__INPUT DATA__.
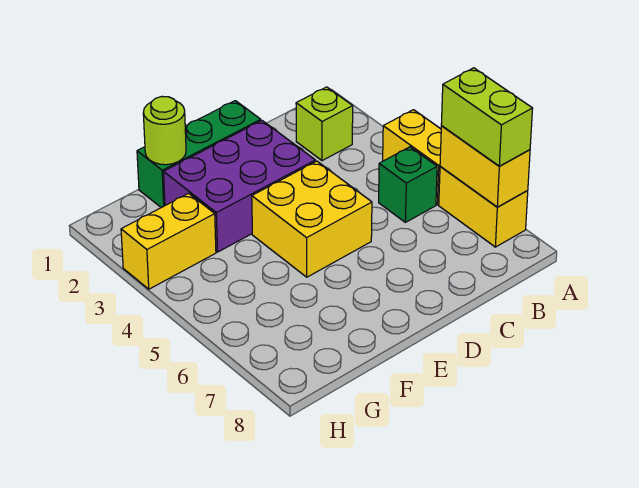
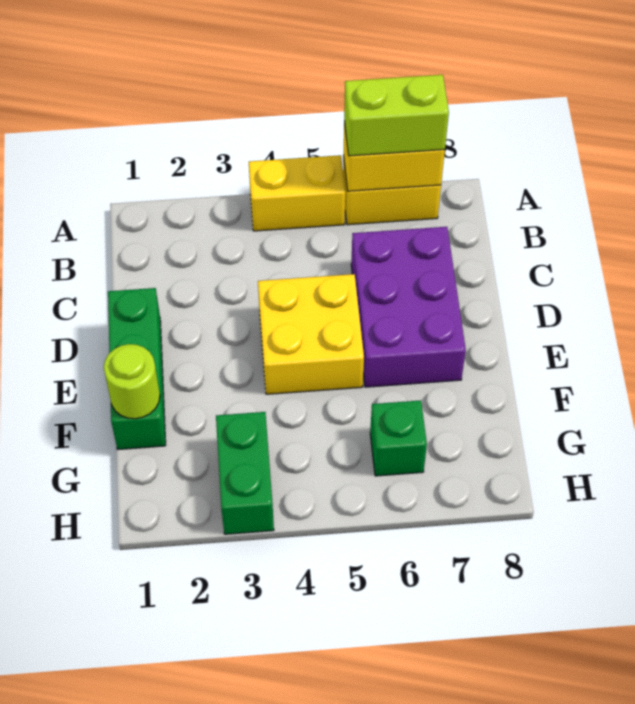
lime brick B2 level 1 -> none
green brick B5 level 1 -> green brick G6 level 1
purple brick D2:F3 level 1 -> purple brick C6:E7 level 1
yellow brick G3:H3 level 1 -> green brick G3:H3 level 1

__EXERCISE PROMPT__. Pick out each line in the material containing "green".

__WRITTEN SOLUTION__.
green brick B5 level 1 -> green brick G6 level 1
yellow brick G3:H3 level 1 -> green brick G3:H3 level 1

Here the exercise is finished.